* BRIEF *
Find all the lines in the entries below that hold the word "none" and copy them.

* ENTRIES PROVIDED *

------------------------

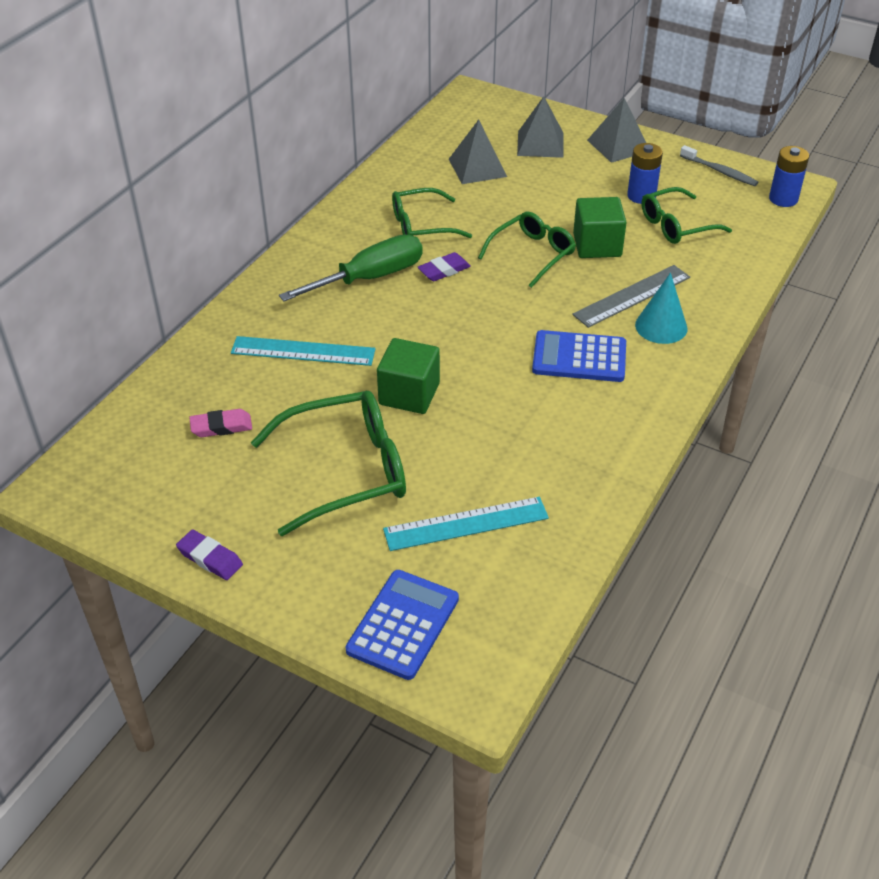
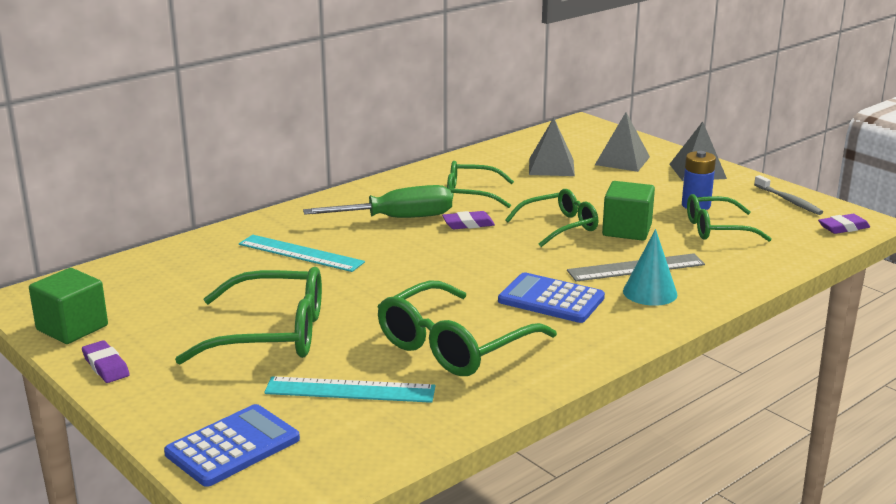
camera: 20 degrees right, 20 degrees down
(221, 426) = (190, 287): pink eraser -> none
(409, 394) = (370, 295): green cube -> green cube (72, 328)
(527, 440) = (455, 345): none -> green glasses
(783, 199) = (843, 228): blue battery -> purple eraser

------------------------

* WRITTEN ANSWER *
(221, 426) = (190, 287): pink eraser -> none
(527, 440) = (455, 345): none -> green glasses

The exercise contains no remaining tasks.